§ What to do
Copy the entries word for word. Keep the pictures out.

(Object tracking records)

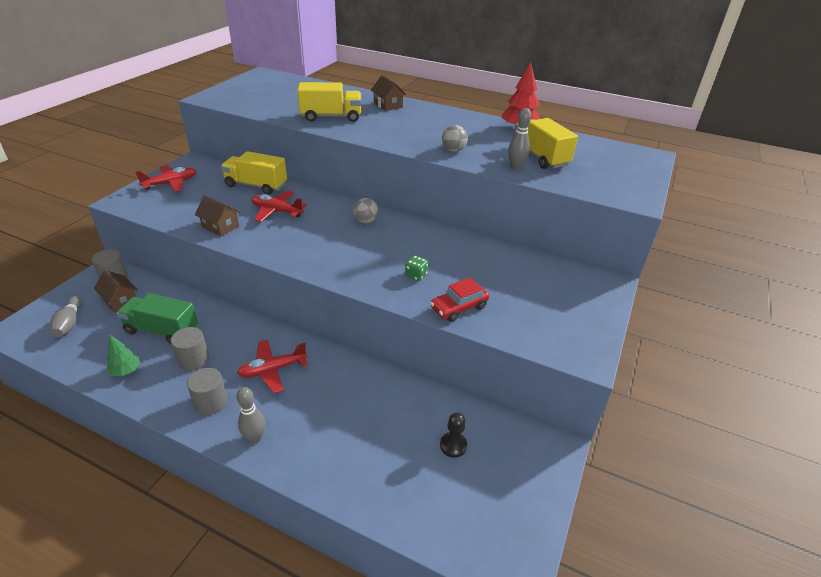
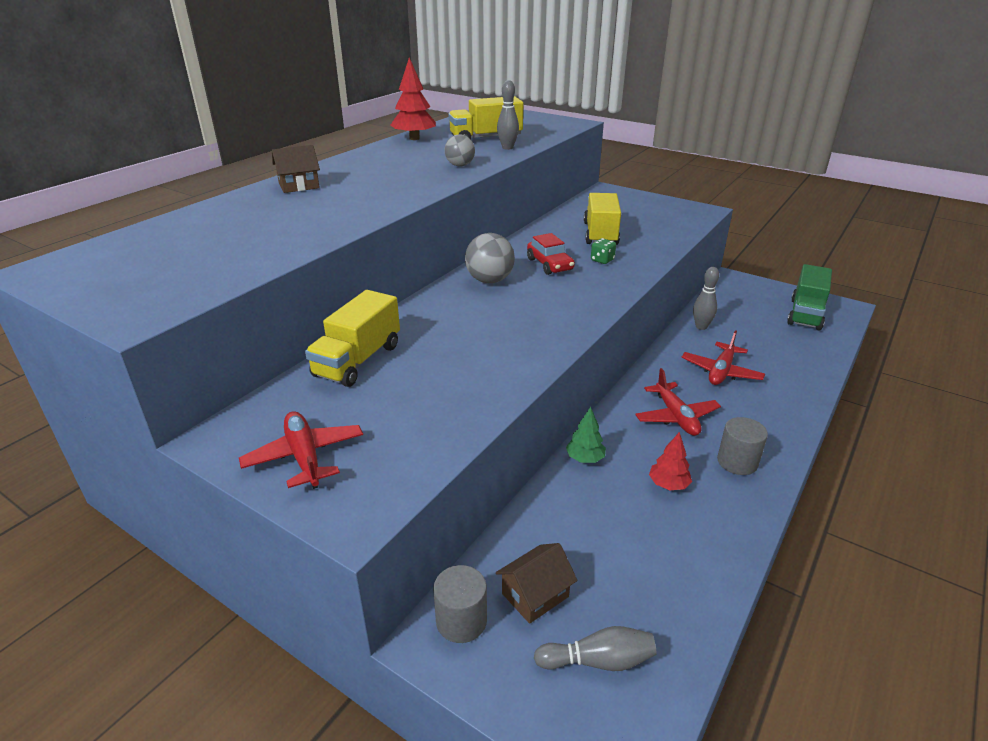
camera: 80 degrees left, 5 degrees down
(126, 371) = (702, 553): green tree -> green tree (585, 458)
(162, 330) = (612, 525): green truck -> green truck (805, 314)
(193, 359) = (668, 484): grey cylinder -> red tree
(220, 226) = (482, 386): brown house -> none
(255, 438) = (777, 425): grey bowling pin -> grey bowling pin (701, 327)
(277, 211) = (448, 340): red plane -> red plane (721, 371)
(331, 117) = (319, 218): yellow truck -> yellow truck (600, 234)
(365, 221) = (489, 280): grey ball -> grey ball, size x1.51
(453, 445) = (746, 319): black pawn -> none
(459, 307) = (651, 246): red car -> red car (549, 264)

§ Written reply
camera: 80 degrees left, 5 degrees down
(126, 371) = (702, 553): green tree -> green tree (585, 458)
(162, 330) = (612, 525): green truck -> green truck (805, 314)
(193, 359) = (668, 484): grey cylinder -> red tree
(220, 226) = (482, 386): brown house -> none
(255, 438) = (777, 425): grey bowling pin -> grey bowling pin (701, 327)
(277, 211) = (448, 340): red plane -> red plane (721, 371)
(331, 117) = (319, 218): yellow truck -> yellow truck (600, 234)
(365, 221) = (489, 280): grey ball -> grey ball, size x1.51
(453, 445) = (746, 319): black pawn -> none
(459, 307) = (651, 246): red car -> red car (549, 264)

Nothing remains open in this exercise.